Problem statement - Make an exact copy of the records, with the images left out.

======== Supplied data ========

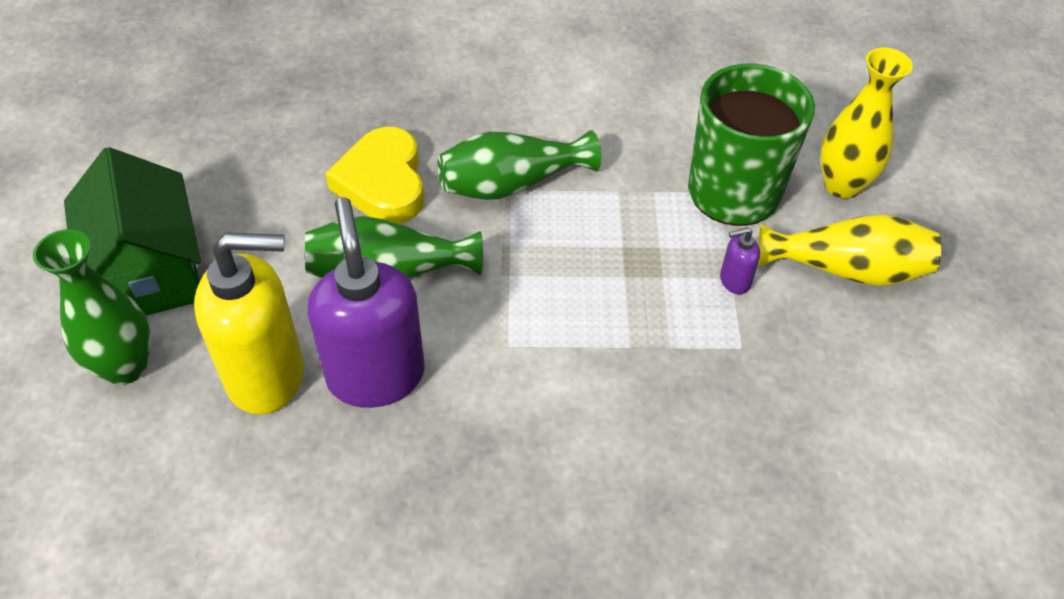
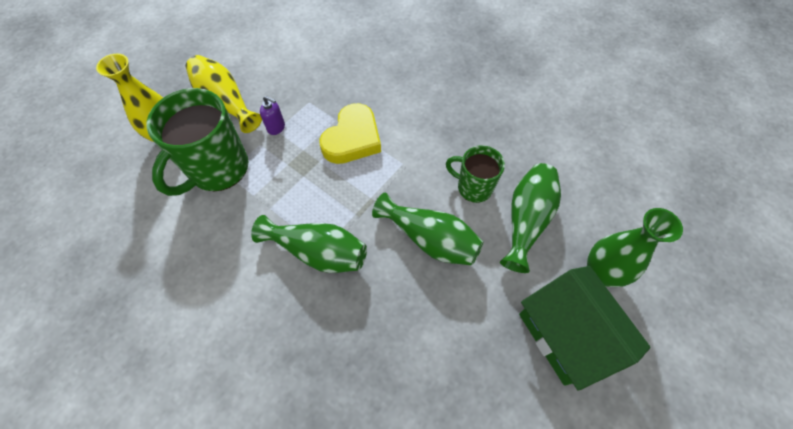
camera: 140 degrees left, 10 degrees up
(149, 272) = (566, 334): green house -> green house turned 45 degrees counterclockwise
(267, 375) = (526, 220): yellow soap dispenser -> green vase
(376, 375) = (473, 187): purple soap dispenser -> green mug
(383, 182) = (387, 307): yellow heart -> yellow heart (352, 139)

========

Finished exercise -
camera: 140 degrees left, 10 degrees up
(149, 272) = (566, 334): green house -> green house turned 45 degrees counterclockwise
(267, 375) = (526, 220): yellow soap dispenser -> green vase
(376, 375) = (473, 187): purple soap dispenser -> green mug
(383, 182) = (387, 307): yellow heart -> yellow heart (352, 139)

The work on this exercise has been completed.